◆ Task requirements: Type out the data exactly as given. Skip any image.

(Modification records)
* * * * * * * * *
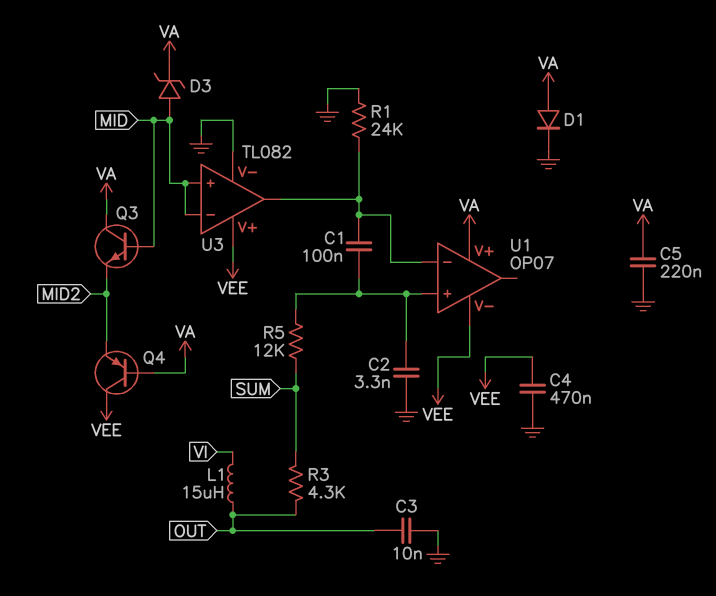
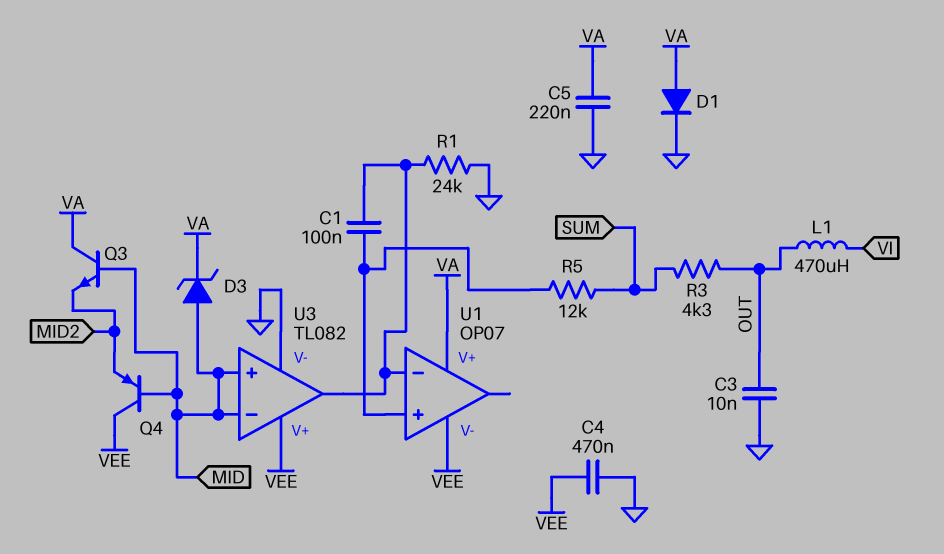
C2: 3.3nF (GND, U1/in+) -> none
L1: 15uH (OUT, VI) -> 470uH (OUT, VI)
Q4: PNP (B VA, C VEE, E MID2) -> PNP (B MID, C VEE, E MID2)

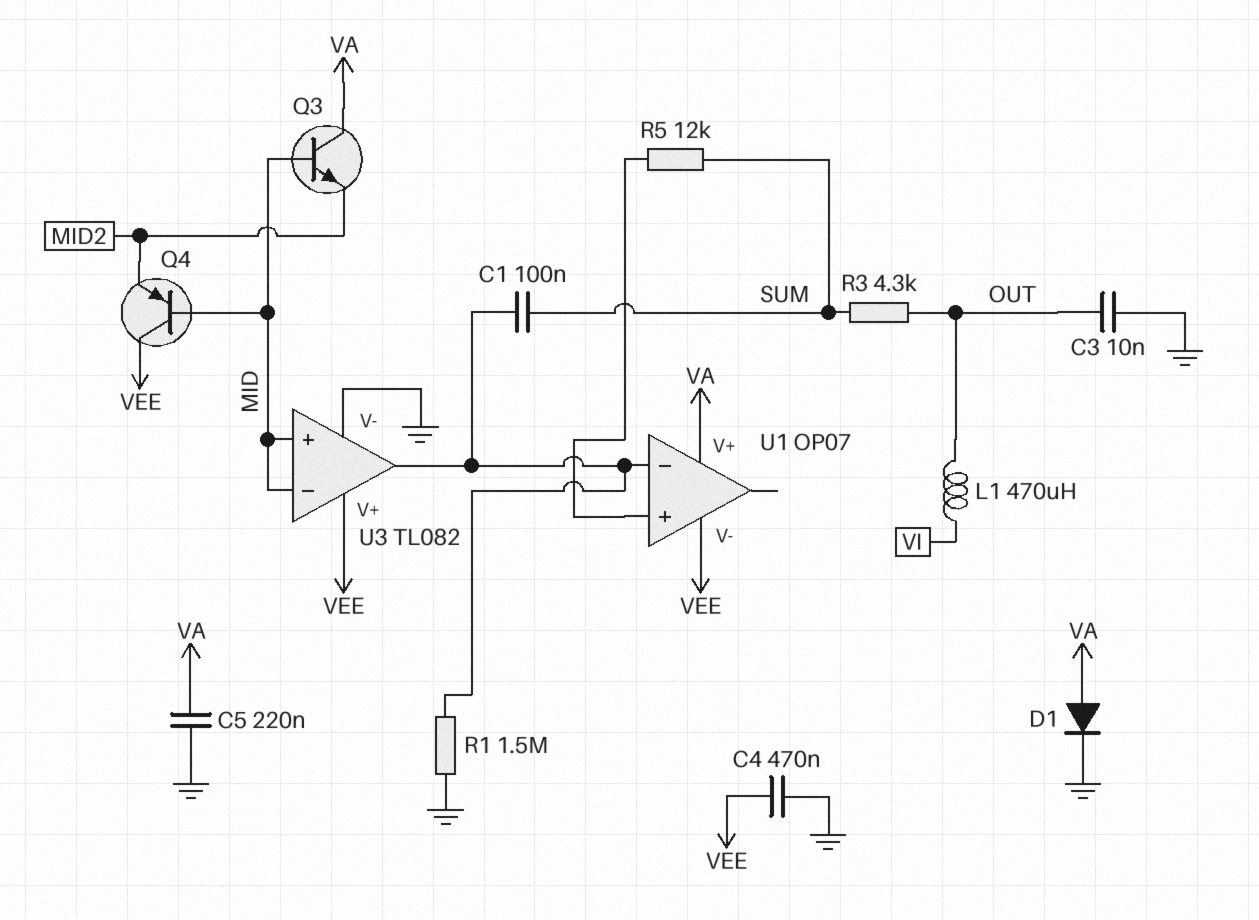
C1: 100nF (U1/in+, U1/in-) -> 100nF (SUM, U1/in-)
D3: zener (A MID, K VA) -> none
R1: 24k (GND, U1/in-) -> 1.5M (GND, U1/in-)

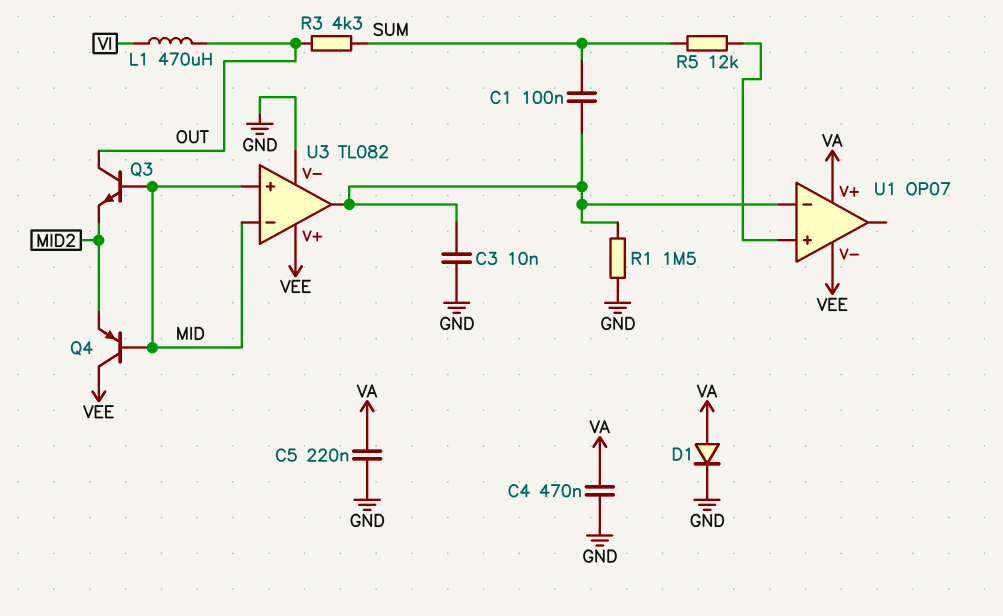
C3: 10nF (GND, OUT) -> 10nF (GND, U1/in-)
C4: 470nF (GND, VEE) -> 470nF (GND, VA)
Q3: NPN (B MID, C VA, E MID2) -> NPN (B MID, C OUT, E MID2)

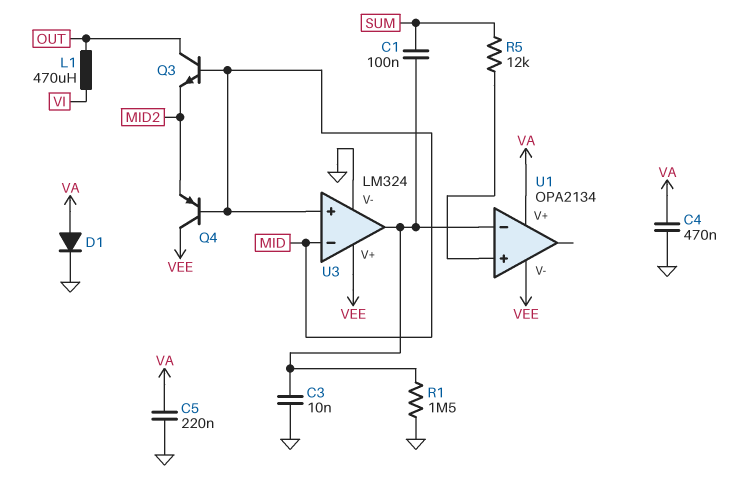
R3: 4.3k (OUT, SUM) -> none
U1: OP07 -> OPA2134
U3: TL082 -> LM324

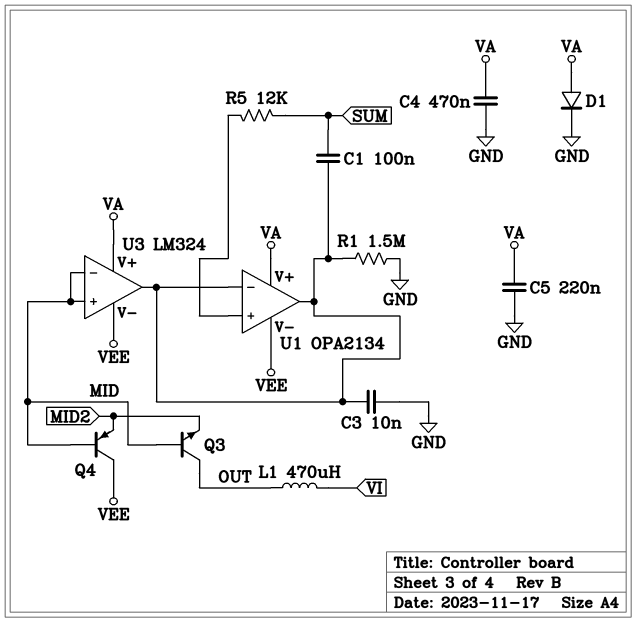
U1 pin out: none -> U1/in-
U3 pin V+: VEE -> VA
U3 pin V-: GND -> VEE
* * * * * * * * *
◆ Answer to the problem:
C2: 3.3nF (GND, U1/in+) -> none
L1: 15uH (OUT, VI) -> 470uH (OUT, VI)
Q4: PNP (B VA, C VEE, E MID2) -> PNP (B MID, C VEE, E MID2)

C1: 100nF (U1/in+, U1/in-) -> 100nF (SUM, U1/in-)
D3: zener (A MID, K VA) -> none
R1: 24k (GND, U1/in-) -> 1.5M (GND, U1/in-)

C3: 10nF (GND, OUT) -> 10nF (GND, U1/in-)
C4: 470nF (GND, VEE) -> 470nF (GND, VA)
Q3: NPN (B MID, C VA, E MID2) -> NPN (B MID, C OUT, E MID2)

R3: 4.3k (OUT, SUM) -> none
U1: OP07 -> OPA2134
U3: TL082 -> LM324

U1 pin out: none -> U1/in-
U3 pin V+: VEE -> VA
U3 pin V-: GND -> VEE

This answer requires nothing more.